__Action item__
An exact copy of the records is needed; please leave the images out.

__Input__
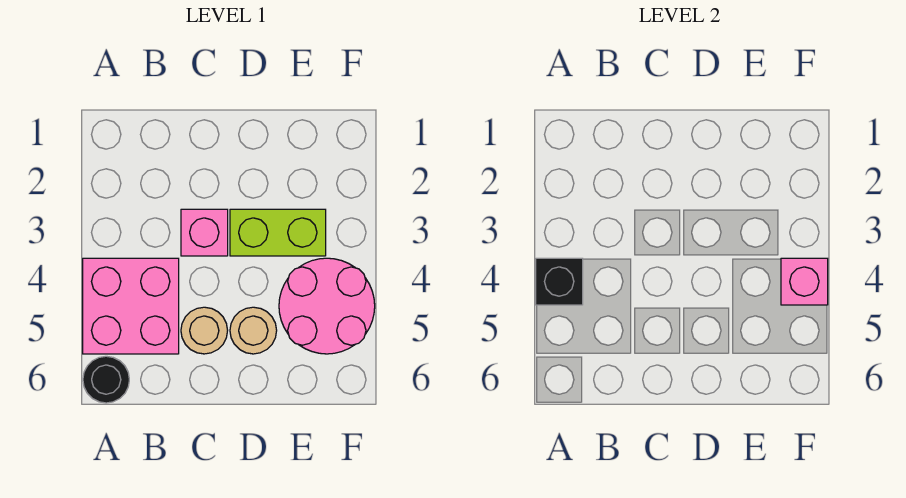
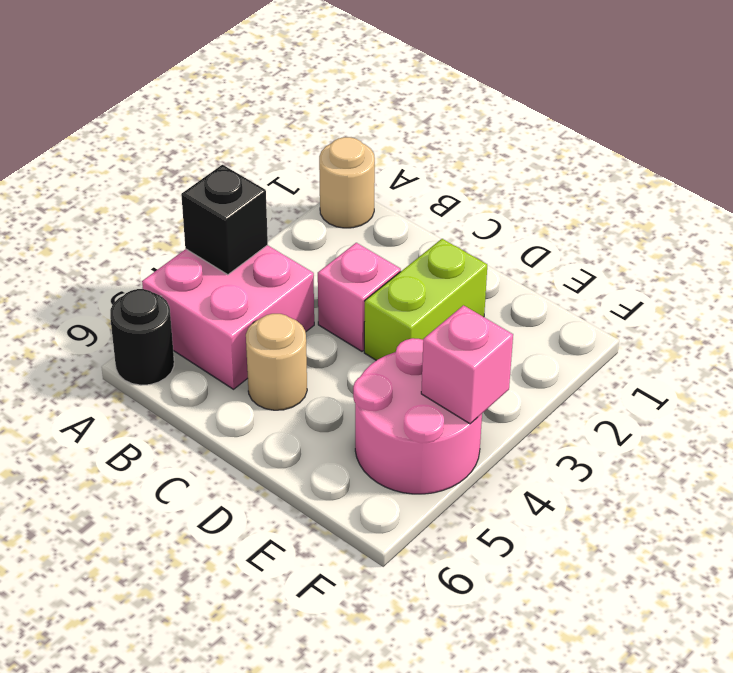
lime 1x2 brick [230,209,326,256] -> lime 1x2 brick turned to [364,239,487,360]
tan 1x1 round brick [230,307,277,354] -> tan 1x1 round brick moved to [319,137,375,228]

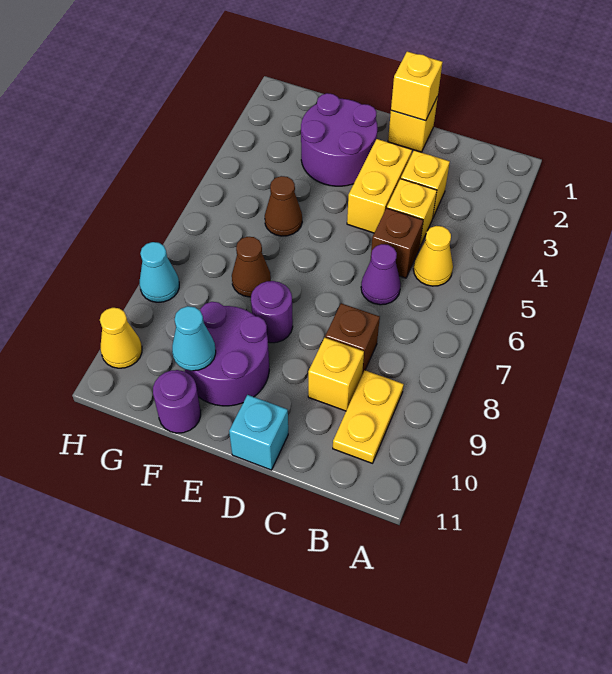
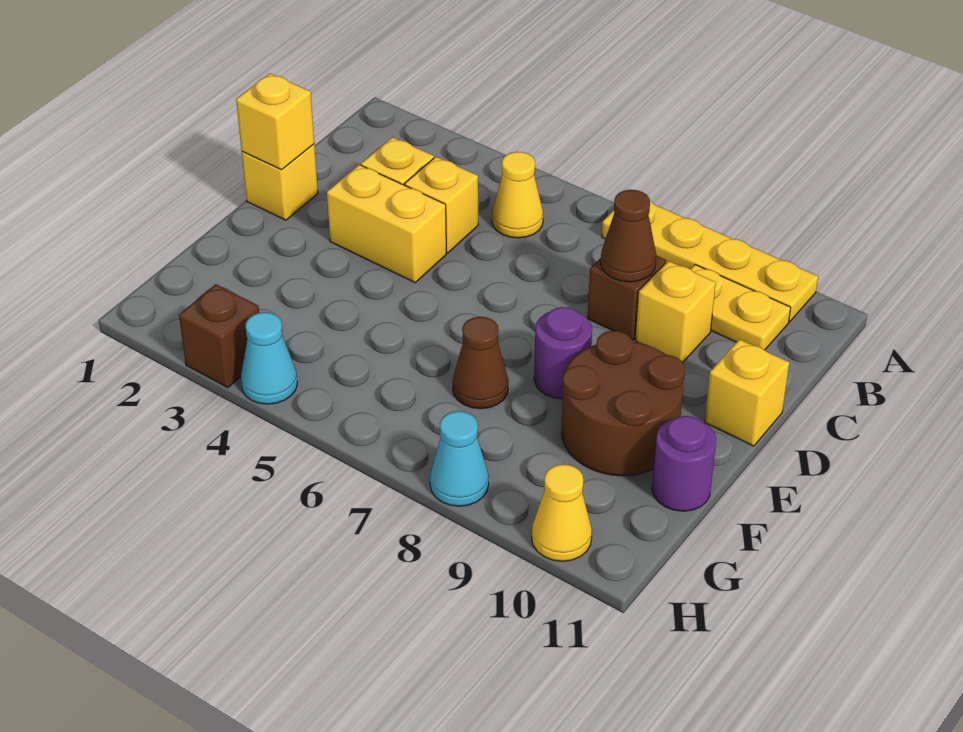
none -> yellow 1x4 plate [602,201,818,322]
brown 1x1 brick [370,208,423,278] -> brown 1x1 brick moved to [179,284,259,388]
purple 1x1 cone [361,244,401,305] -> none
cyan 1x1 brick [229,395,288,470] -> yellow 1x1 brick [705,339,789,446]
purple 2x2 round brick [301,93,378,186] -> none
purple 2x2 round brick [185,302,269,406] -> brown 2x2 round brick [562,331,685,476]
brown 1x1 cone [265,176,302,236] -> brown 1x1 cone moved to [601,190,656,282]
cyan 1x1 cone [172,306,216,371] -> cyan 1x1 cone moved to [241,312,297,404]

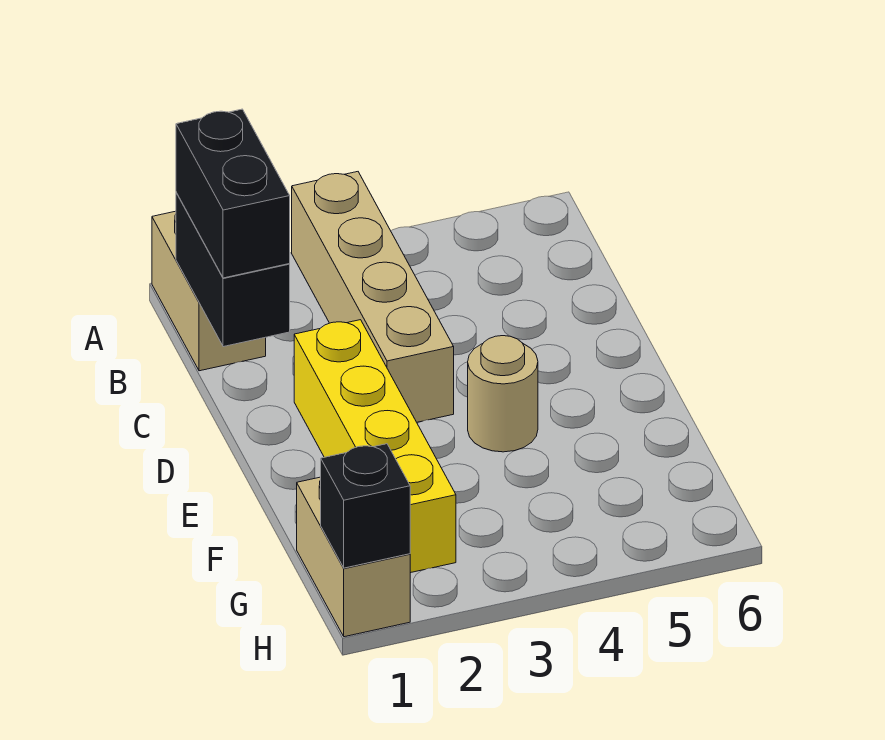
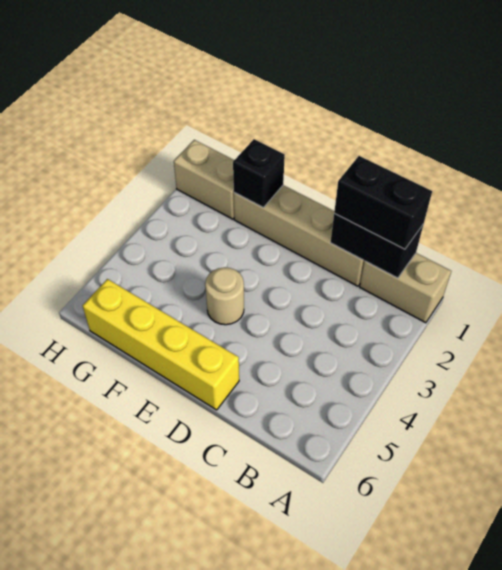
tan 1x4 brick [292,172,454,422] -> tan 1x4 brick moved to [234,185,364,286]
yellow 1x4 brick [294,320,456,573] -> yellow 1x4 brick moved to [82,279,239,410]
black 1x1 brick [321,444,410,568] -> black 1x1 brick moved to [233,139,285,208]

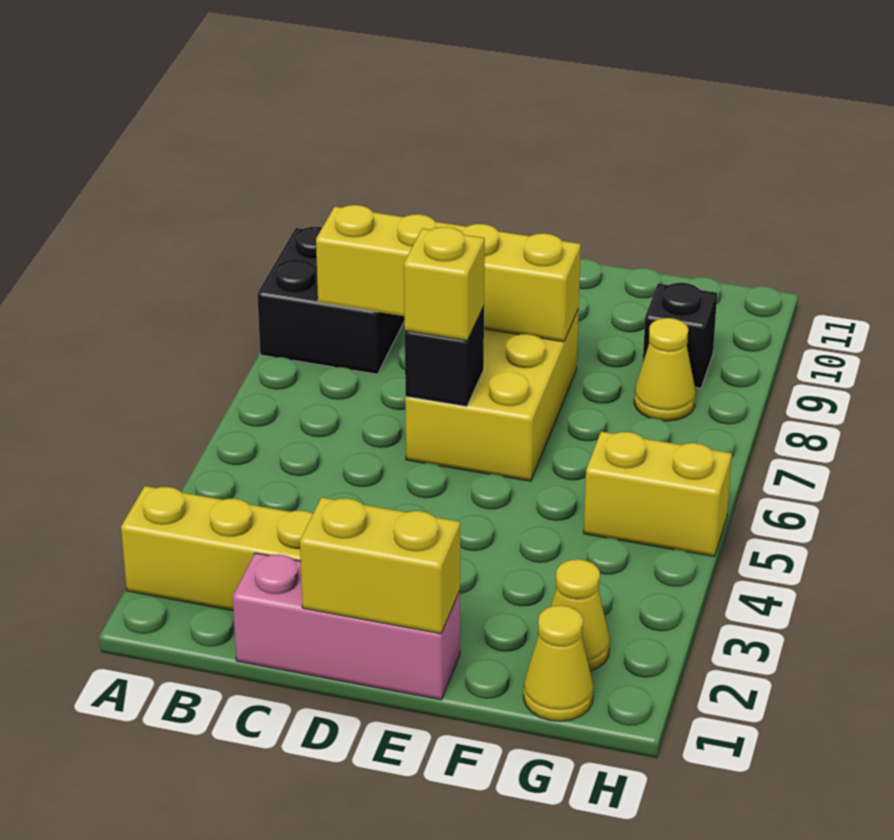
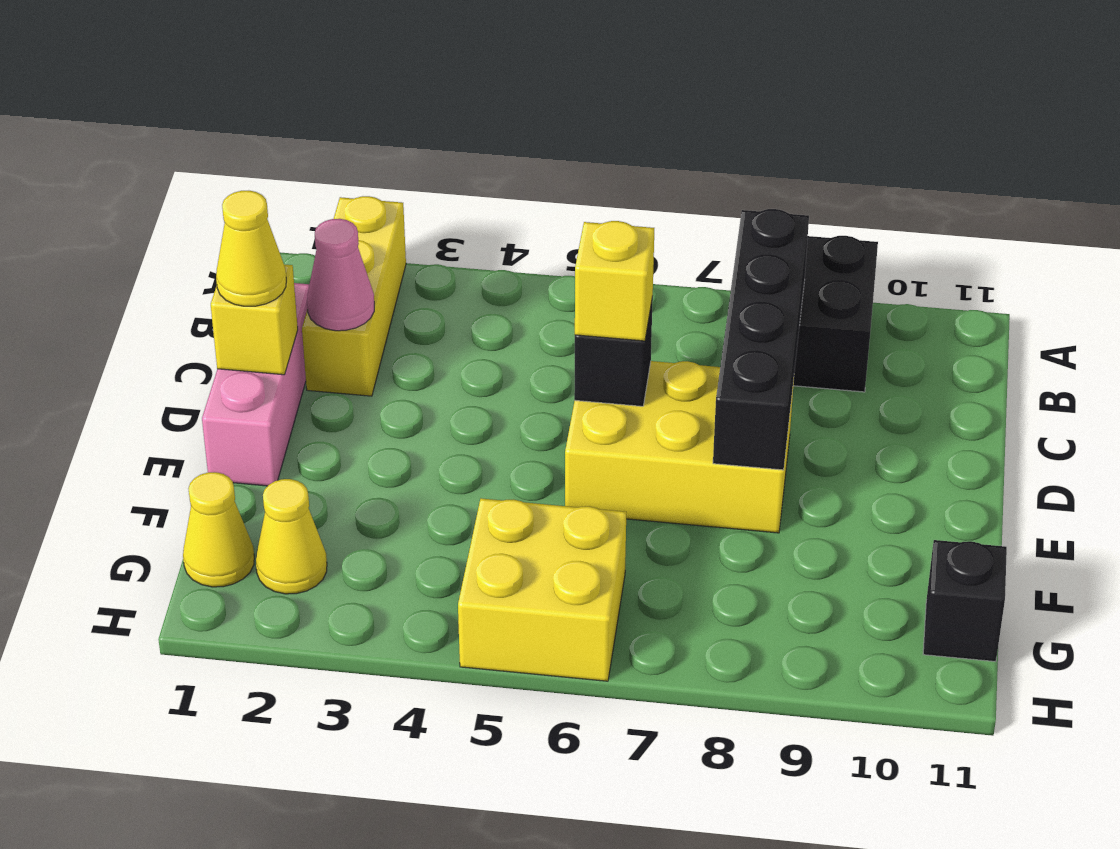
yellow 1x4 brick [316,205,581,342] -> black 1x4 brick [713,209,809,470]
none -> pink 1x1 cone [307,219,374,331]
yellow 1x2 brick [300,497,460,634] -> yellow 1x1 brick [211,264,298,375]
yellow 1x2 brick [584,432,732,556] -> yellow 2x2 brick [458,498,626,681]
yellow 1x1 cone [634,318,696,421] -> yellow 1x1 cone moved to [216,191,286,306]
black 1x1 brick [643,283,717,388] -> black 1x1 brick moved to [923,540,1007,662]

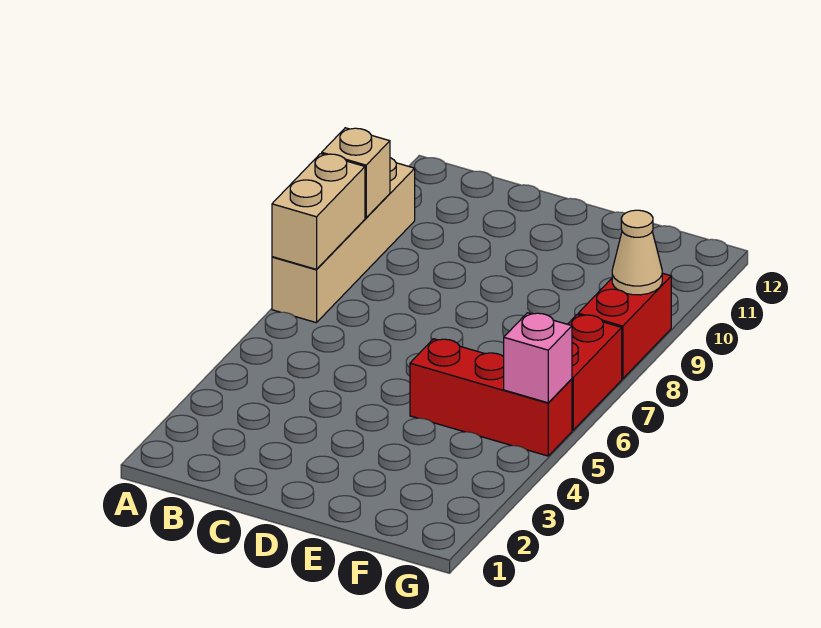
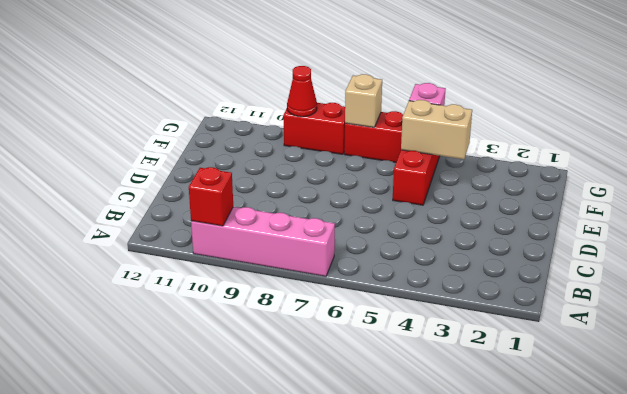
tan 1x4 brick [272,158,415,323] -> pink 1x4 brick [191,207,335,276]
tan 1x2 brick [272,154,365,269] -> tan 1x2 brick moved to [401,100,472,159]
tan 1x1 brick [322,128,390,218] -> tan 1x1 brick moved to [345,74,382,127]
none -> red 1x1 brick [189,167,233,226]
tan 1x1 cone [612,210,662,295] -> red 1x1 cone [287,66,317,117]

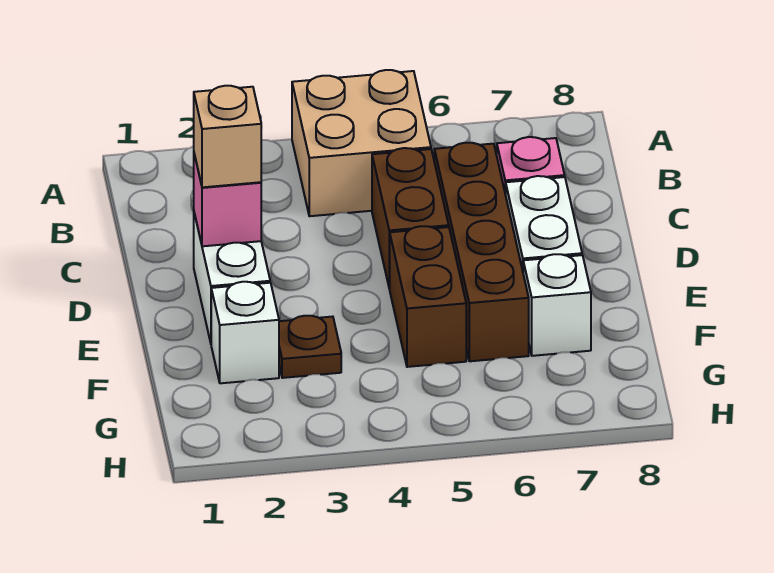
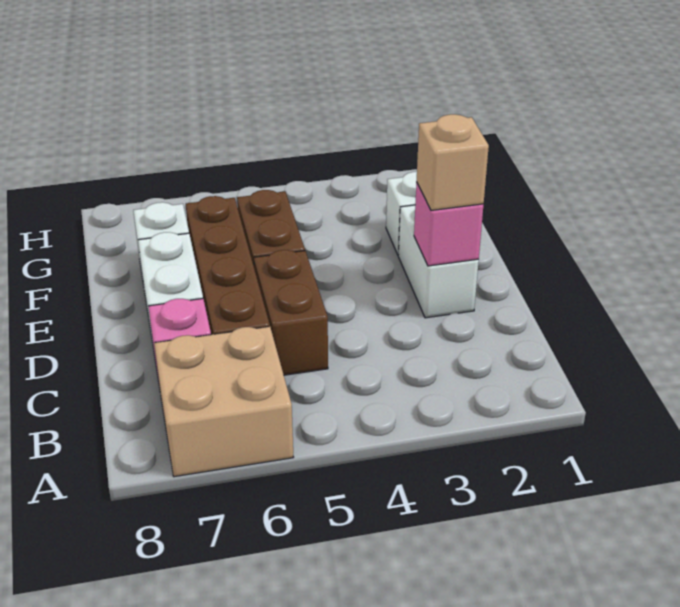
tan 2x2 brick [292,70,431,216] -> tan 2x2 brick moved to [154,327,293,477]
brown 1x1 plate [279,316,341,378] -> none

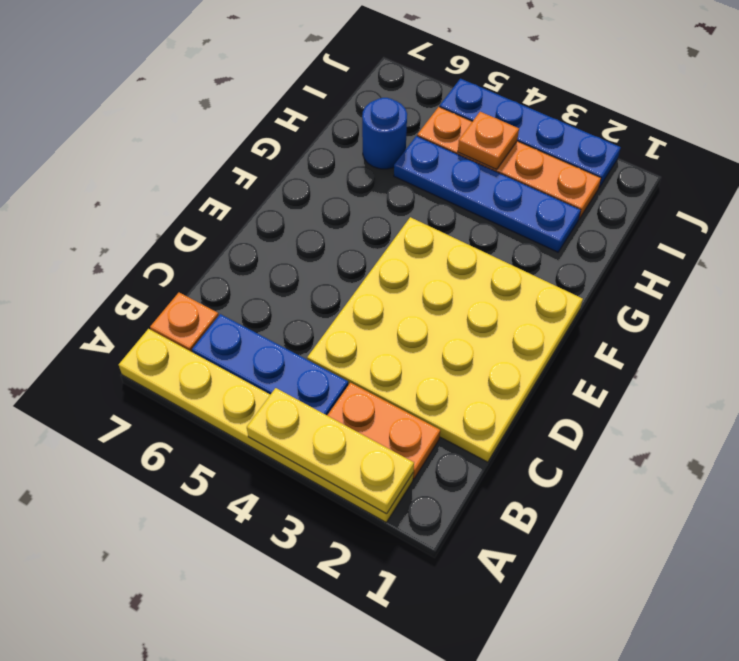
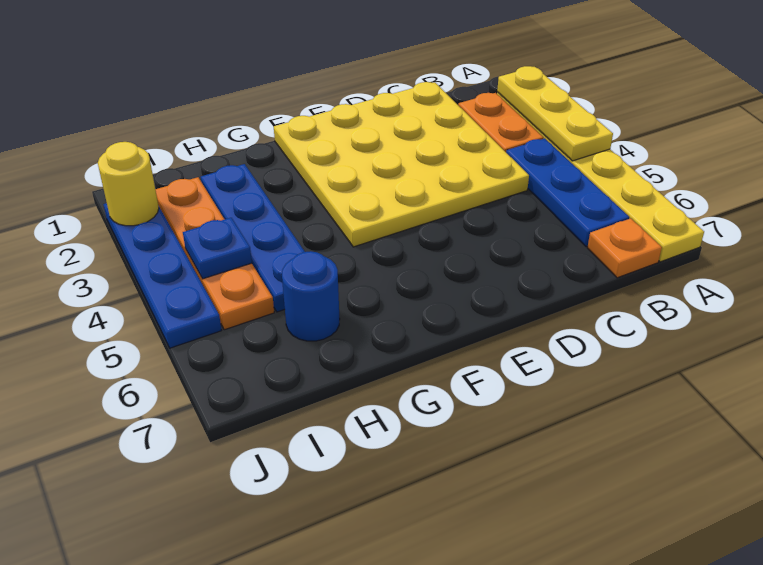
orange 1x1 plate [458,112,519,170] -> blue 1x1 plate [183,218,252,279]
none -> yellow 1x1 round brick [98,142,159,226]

__Answer box__
lime 1x2 brick [230,209,326,256] -> lime 1x2 brick turned to [364,239,487,360]
tan 1x1 round brick [230,307,277,354] -> tan 1x1 round brick moved to [319,137,375,228]

none -> yellow 1x4 plate [602,201,818,322]
brown 1x1 brick [370,208,423,278] -> brown 1x1 brick moved to [179,284,259,388]
purple 1x1 cone [361,244,401,305] -> none
cyan 1x1 brick [229,395,288,470] -> yellow 1x1 brick [705,339,789,446]
purple 2x2 round brick [301,93,378,186] -> none
purple 2x2 round brick [185,302,269,406] -> brown 2x2 round brick [562,331,685,476]
brown 1x1 cone [265,176,302,236] -> brown 1x1 cone moved to [601,190,656,282]
cyan 1x1 cone [172,306,216,371] -> cyan 1x1 cone moved to [241,312,297,404]

tan 1x4 brick [292,172,454,422] -> tan 1x4 brick moved to [234,185,364,286]
yellow 1x4 brick [294,320,456,573] -> yellow 1x4 brick moved to [82,279,239,410]
black 1x1 brick [321,444,410,568] -> black 1x1 brick moved to [233,139,285,208]

yellow 1x4 brick [316,205,581,342] -> black 1x4 brick [713,209,809,470]
none -> pink 1x1 cone [307,219,374,331]
yellow 1x2 brick [300,497,460,634] -> yellow 1x1 brick [211,264,298,375]
yellow 1x2 brick [584,432,732,556] -> yellow 2x2 brick [458,498,626,681]
yellow 1x1 cone [634,318,696,421] -> yellow 1x1 cone moved to [216,191,286,306]
black 1x1 brick [643,283,717,388] -> black 1x1 brick moved to [923,540,1007,662]

tan 1x4 brick [272,158,415,323] -> pink 1x4 brick [191,207,335,276]
tan 1x2 brick [272,154,365,269] -> tan 1x2 brick moved to [401,100,472,159]
tan 1x1 brick [322,128,390,218] -> tan 1x1 brick moved to [345,74,382,127]
none -> red 1x1 brick [189,167,233,226]
tan 1x1 cone [612,210,662,295] -> red 1x1 cone [287,66,317,117]

tan 2x2 brick [292,70,431,216] -> tan 2x2 brick moved to [154,327,293,477]
brown 1x1 plate [279,316,341,378] -> none

orange 1x1 plate [458,112,519,170] -> blue 1x1 plate [183,218,252,279]
none -> yellow 1x1 round brick [98,142,159,226]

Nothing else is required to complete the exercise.